*** Opening Source data ***

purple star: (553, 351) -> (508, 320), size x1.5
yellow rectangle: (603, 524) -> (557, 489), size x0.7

*** Closing Source data ***
*** Opening Source data ***

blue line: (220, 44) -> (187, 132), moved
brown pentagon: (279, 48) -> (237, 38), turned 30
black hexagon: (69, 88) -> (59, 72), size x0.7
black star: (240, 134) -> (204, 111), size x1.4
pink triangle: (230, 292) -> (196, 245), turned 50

*** Closing Source data ***

▶ _What you are asked to do_
Please count how many lines in the preceding records hold the word "size", then give only that number.

▶ _Task solution_
4